The answer should be the exact lines from the line containing "camera: 70 degrees left, 15 degrees down" through the last line of the material below, with no pictures.

+ + + + + + +

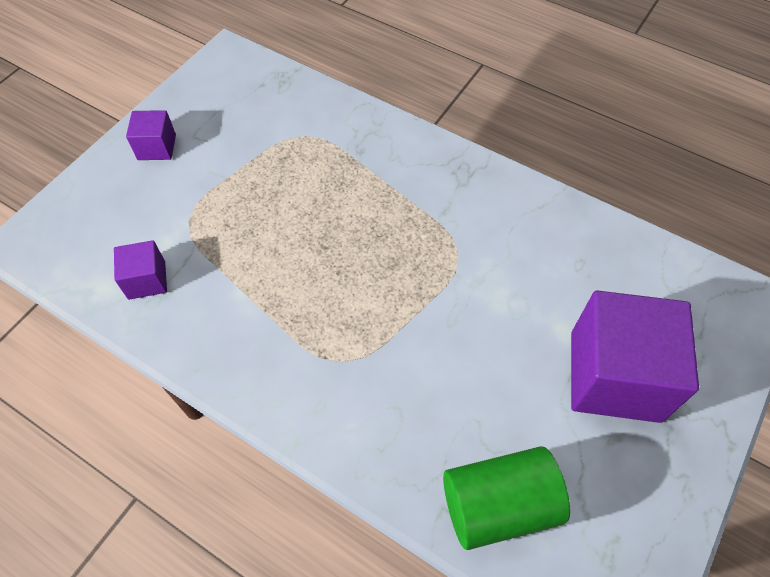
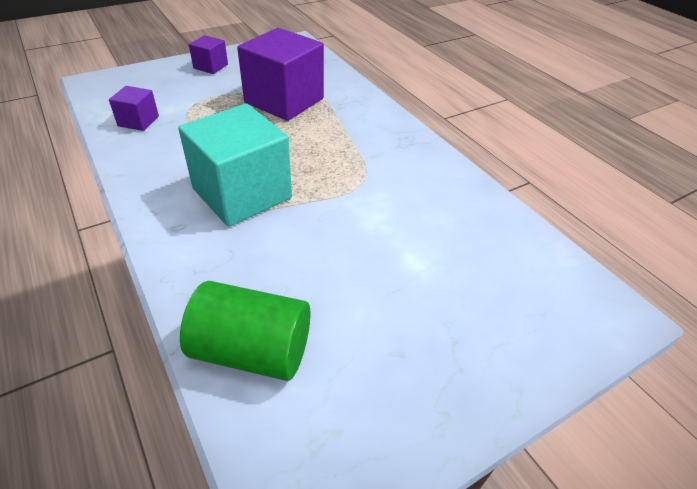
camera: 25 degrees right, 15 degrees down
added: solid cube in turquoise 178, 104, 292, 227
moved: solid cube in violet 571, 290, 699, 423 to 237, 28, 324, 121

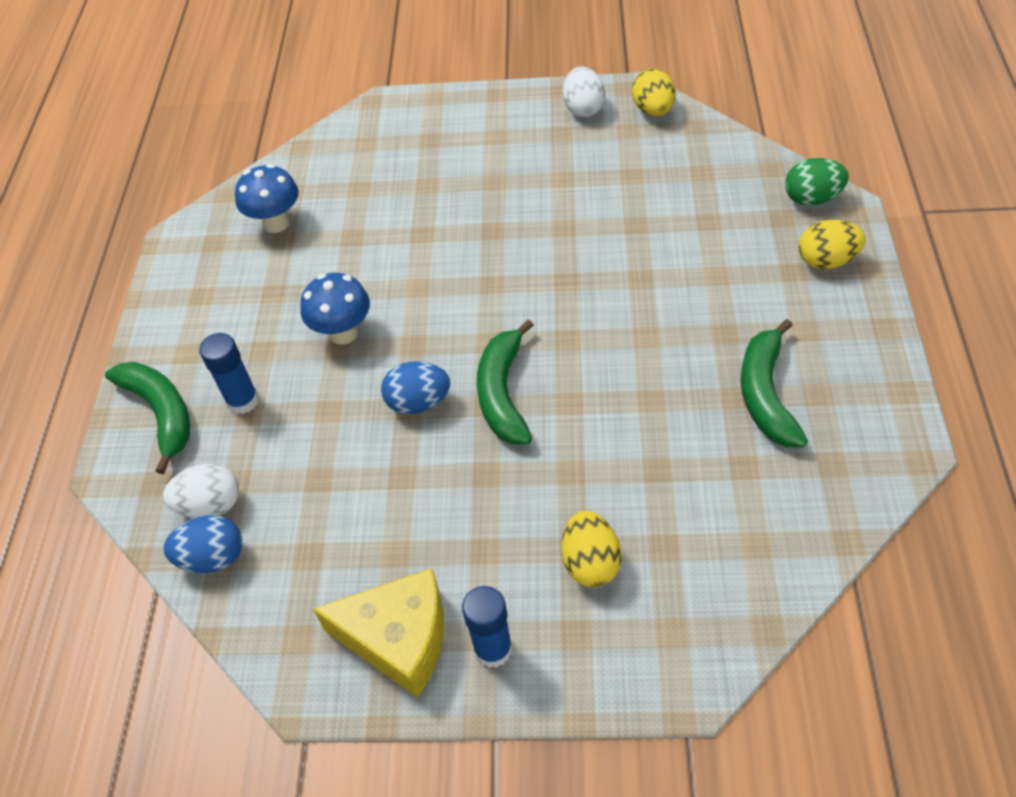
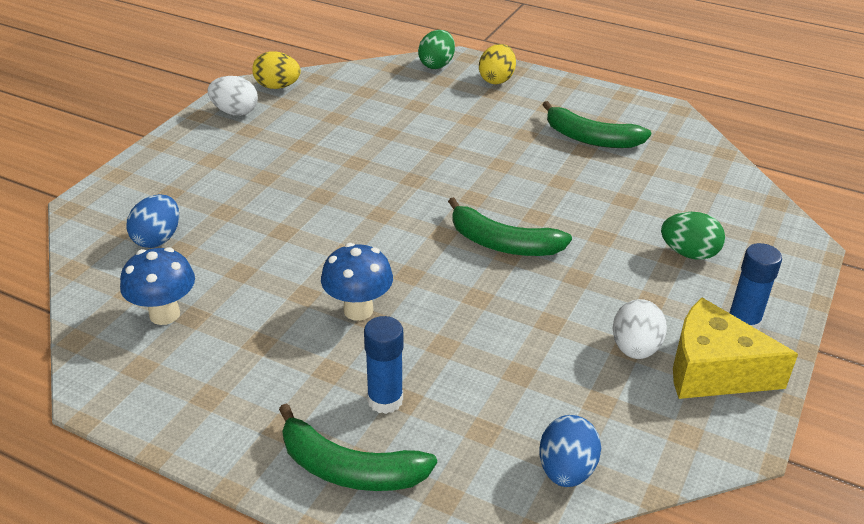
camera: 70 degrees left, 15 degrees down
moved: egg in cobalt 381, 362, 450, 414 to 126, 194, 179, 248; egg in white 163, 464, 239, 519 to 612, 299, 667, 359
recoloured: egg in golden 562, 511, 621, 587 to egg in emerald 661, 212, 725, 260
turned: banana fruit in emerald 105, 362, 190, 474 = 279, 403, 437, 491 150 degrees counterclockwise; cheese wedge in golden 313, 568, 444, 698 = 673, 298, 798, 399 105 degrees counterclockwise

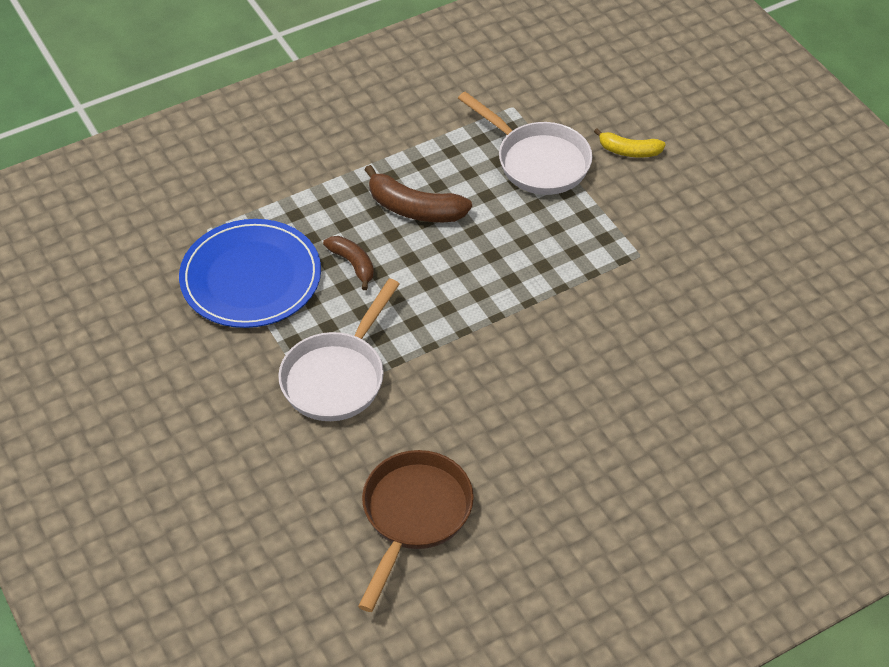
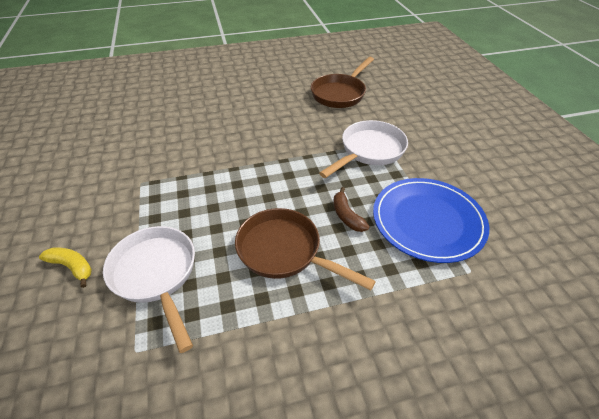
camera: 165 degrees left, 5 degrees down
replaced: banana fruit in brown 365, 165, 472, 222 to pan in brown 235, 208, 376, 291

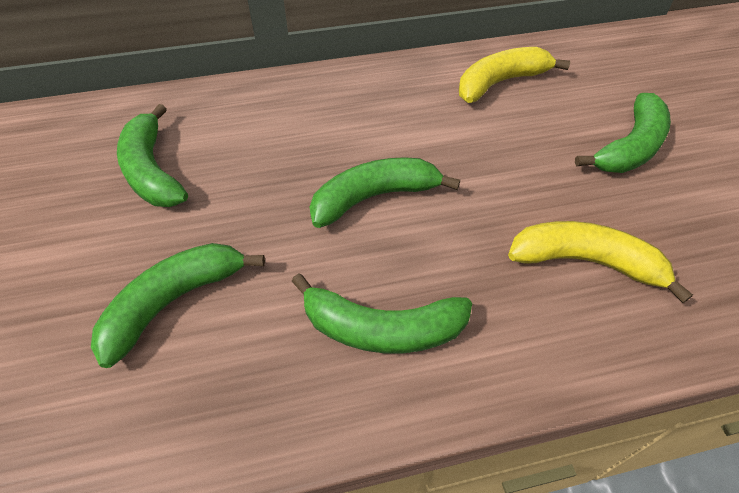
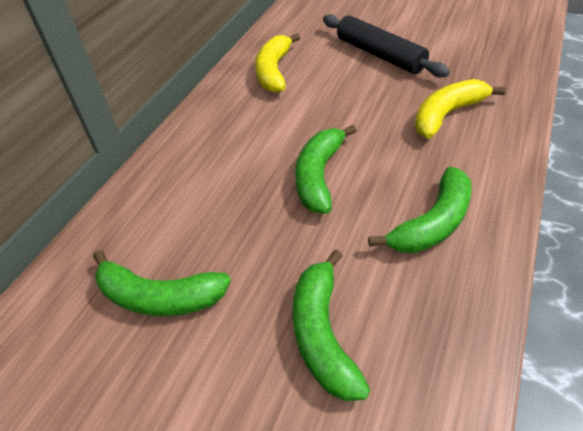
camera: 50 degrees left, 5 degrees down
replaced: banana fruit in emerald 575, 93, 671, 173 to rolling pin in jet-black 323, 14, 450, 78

+ + + + + + +

Answer section ▸
camera: 70 degrees left, 15 degrees down
moved: egg in cobalt 381, 362, 450, 414 to 126, 194, 179, 248; egg in white 163, 464, 239, 519 to 612, 299, 667, 359
recoloured: egg in golden 562, 511, 621, 587 to egg in emerald 661, 212, 725, 260
turned: banana fruit in emerald 105, 362, 190, 474 = 279, 403, 437, 491 150 degrees counterclockwise; cheese wedge in golden 313, 568, 444, 698 = 673, 298, 798, 399 105 degrees counterclockwise

camera: 165 degrees left, 5 degrees down
replaced: banana fruit in brown 365, 165, 472, 222 to pan in brown 235, 208, 376, 291

camera: 50 degrees left, 5 degrees down
replaced: banana fruit in emerald 575, 93, 671, 173 to rolling pin in jet-black 323, 14, 450, 78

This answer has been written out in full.